▶ **TASK DESCRIPTION**
You are asked to filter the data below and copy every line holding "yellow".

▶ **SOURCE MATERIAL**
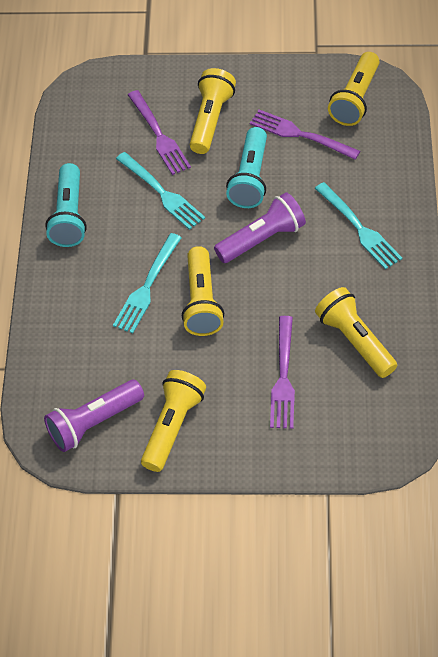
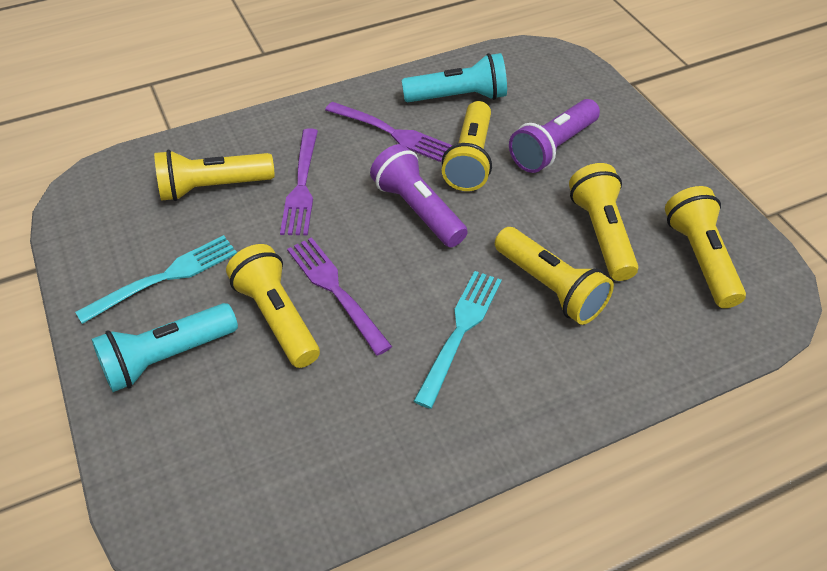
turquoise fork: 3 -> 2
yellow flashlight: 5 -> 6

* * *

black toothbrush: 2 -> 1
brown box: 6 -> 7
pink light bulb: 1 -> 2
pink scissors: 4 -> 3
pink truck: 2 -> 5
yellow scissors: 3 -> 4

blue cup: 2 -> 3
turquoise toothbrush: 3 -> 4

▶ **RESULT FOR THIS EXERCISE**
yellow flashlight: 5 -> 6
yellow scissors: 3 -> 4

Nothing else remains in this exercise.